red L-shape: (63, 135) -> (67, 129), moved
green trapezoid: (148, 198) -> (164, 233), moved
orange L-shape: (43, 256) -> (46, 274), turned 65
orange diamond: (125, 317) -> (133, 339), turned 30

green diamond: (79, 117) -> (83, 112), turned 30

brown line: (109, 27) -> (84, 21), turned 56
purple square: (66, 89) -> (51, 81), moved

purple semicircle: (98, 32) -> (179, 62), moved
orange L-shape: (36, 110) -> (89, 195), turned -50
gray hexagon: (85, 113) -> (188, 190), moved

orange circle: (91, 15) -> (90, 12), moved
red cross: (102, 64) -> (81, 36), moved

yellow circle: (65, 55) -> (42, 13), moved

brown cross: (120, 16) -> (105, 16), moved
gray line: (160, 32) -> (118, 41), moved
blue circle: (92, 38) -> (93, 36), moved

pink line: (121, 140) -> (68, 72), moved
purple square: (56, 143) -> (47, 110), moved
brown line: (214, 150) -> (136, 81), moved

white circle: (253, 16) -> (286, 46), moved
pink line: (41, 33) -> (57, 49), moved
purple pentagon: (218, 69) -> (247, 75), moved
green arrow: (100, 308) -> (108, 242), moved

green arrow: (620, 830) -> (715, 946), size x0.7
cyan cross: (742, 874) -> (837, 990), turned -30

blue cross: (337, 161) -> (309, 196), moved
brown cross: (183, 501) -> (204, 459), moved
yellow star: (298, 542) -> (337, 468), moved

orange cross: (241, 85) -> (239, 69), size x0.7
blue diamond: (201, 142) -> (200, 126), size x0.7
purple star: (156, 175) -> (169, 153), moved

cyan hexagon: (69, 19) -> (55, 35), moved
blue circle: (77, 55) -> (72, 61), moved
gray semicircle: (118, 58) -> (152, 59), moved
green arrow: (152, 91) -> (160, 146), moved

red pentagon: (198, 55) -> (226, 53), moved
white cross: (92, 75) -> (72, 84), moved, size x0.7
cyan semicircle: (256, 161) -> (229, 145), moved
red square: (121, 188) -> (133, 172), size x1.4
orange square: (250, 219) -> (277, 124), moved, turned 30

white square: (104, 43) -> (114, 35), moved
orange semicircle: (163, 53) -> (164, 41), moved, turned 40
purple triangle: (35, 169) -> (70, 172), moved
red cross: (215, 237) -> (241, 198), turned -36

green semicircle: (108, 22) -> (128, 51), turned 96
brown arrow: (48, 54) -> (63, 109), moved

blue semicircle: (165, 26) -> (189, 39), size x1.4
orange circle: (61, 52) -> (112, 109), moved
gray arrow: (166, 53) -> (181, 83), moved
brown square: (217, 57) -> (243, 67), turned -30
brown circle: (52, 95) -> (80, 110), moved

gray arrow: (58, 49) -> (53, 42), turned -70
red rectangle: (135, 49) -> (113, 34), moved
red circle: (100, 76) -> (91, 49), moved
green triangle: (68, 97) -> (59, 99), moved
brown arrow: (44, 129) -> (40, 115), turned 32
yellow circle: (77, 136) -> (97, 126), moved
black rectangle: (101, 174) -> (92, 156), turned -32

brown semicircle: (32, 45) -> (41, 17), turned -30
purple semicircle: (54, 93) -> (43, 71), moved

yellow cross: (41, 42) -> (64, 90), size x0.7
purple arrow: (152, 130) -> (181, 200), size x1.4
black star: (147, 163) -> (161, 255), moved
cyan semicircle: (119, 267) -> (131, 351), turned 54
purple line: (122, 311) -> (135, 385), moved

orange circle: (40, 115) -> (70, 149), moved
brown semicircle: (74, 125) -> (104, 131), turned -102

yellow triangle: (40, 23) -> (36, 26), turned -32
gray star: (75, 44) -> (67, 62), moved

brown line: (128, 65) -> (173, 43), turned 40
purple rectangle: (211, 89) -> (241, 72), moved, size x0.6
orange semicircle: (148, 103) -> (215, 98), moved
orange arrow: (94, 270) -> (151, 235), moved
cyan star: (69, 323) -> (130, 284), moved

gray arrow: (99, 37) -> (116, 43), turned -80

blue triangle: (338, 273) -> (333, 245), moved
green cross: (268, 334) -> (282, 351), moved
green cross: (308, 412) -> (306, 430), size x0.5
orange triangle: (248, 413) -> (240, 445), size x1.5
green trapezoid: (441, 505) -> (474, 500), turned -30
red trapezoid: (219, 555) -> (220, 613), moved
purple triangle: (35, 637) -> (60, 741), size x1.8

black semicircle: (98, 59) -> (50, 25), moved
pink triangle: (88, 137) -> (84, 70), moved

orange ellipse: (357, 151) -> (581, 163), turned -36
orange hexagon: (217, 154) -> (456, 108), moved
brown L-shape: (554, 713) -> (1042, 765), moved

===============

→ TASK PROMPT: Word for word, transcribe all of the entries shown above.

→ OUTPUT BELOW:
red L-shape: (63, 135) -> (67, 129), moved
green trapezoid: (148, 198) -> (164, 233), moved
orange L-shape: (43, 256) -> (46, 274), turned 65
orange diamond: (125, 317) -> (133, 339), turned 30

green diamond: (79, 117) -> (83, 112), turned 30

brown line: (109, 27) -> (84, 21), turned 56
purple square: (66, 89) -> (51, 81), moved

purple semicircle: (98, 32) -> (179, 62), moved
orange L-shape: (36, 110) -> (89, 195), turned -50
gray hexagon: (85, 113) -> (188, 190), moved

orange circle: (91, 15) -> (90, 12), moved
red cross: (102, 64) -> (81, 36), moved

yellow circle: (65, 55) -> (42, 13), moved

brown cross: (120, 16) -> (105, 16), moved
gray line: (160, 32) -> (118, 41), moved
blue circle: (92, 38) -> (93, 36), moved

pink line: (121, 140) -> (68, 72), moved
purple square: (56, 143) -> (47, 110), moved
brown line: (214, 150) -> (136, 81), moved

white circle: (253, 16) -> (286, 46), moved
pink line: (41, 33) -> (57, 49), moved
purple pentagon: (218, 69) -> (247, 75), moved
green arrow: (100, 308) -> (108, 242), moved

green arrow: (620, 830) -> (715, 946), size x0.7
cyan cross: (742, 874) -> (837, 990), turned -30

blue cross: (337, 161) -> (309, 196), moved
brown cross: (183, 501) -> (204, 459), moved
yellow star: (298, 542) -> (337, 468), moved

orange cross: (241, 85) -> (239, 69), size x0.7
blue diamond: (201, 142) -> (200, 126), size x0.7
purple star: (156, 175) -> (169, 153), moved

cyan hexagon: (69, 19) -> (55, 35), moved
blue circle: (77, 55) -> (72, 61), moved
gray semicircle: (118, 58) -> (152, 59), moved
green arrow: (152, 91) -> (160, 146), moved

red pentagon: (198, 55) -> (226, 53), moved
white cross: (92, 75) -> (72, 84), moved, size x0.7
cyan semicircle: (256, 161) -> (229, 145), moved
red square: (121, 188) -> (133, 172), size x1.4
orange square: (250, 219) -> (277, 124), moved, turned 30

white square: (104, 43) -> (114, 35), moved
orange semicircle: (163, 53) -> (164, 41), moved, turned 40
purple triangle: (35, 169) -> (70, 172), moved
red cross: (215, 237) -> (241, 198), turned -36

green semicircle: (108, 22) -> (128, 51), turned 96
brown arrow: (48, 54) -> (63, 109), moved

blue semicircle: (165, 26) -> (189, 39), size x1.4
orange circle: (61, 52) -> (112, 109), moved
gray arrow: (166, 53) -> (181, 83), moved
brown square: (217, 57) -> (243, 67), turned -30
brown circle: (52, 95) -> (80, 110), moved

gray arrow: (58, 49) -> (53, 42), turned -70
red rectangle: (135, 49) -> (113, 34), moved
red circle: (100, 76) -> (91, 49), moved
green triangle: (68, 97) -> (59, 99), moved
brown arrow: (44, 129) -> (40, 115), turned 32
yellow circle: (77, 136) -> (97, 126), moved
black rectangle: (101, 174) -> (92, 156), turned -32

brown semicircle: (32, 45) -> (41, 17), turned -30
purple semicircle: (54, 93) -> (43, 71), moved

yellow cross: (41, 42) -> (64, 90), size x0.7
purple arrow: (152, 130) -> (181, 200), size x1.4
black star: (147, 163) -> (161, 255), moved
cyan semicircle: (119, 267) -> (131, 351), turned 54
purple line: (122, 311) -> (135, 385), moved

orange circle: (40, 115) -> (70, 149), moved
brown semicircle: (74, 125) -> (104, 131), turned -102

yellow triangle: (40, 23) -> (36, 26), turned -32
gray star: (75, 44) -> (67, 62), moved

brown line: (128, 65) -> (173, 43), turned 40
purple rectangle: (211, 89) -> (241, 72), moved, size x0.6
orange semicircle: (148, 103) -> (215, 98), moved
orange arrow: (94, 270) -> (151, 235), moved
cyan star: (69, 323) -> (130, 284), moved

gray arrow: (99, 37) -> (116, 43), turned -80

blue triangle: (338, 273) -> (333, 245), moved
green cross: (268, 334) -> (282, 351), moved
green cross: (308, 412) -> (306, 430), size x0.5
orange triangle: (248, 413) -> (240, 445), size x1.5
green trapezoid: (441, 505) -> (474, 500), turned -30
red trapezoid: (219, 555) -> (220, 613), moved
purple triangle: (35, 637) -> (60, 741), size x1.8

black semicircle: (98, 59) -> (50, 25), moved
pink triangle: (88, 137) -> (84, 70), moved

orange ellipse: (357, 151) -> (581, 163), turned -36
orange hexagon: (217, 154) -> (456, 108), moved
brown L-shape: (554, 713) -> (1042, 765), moved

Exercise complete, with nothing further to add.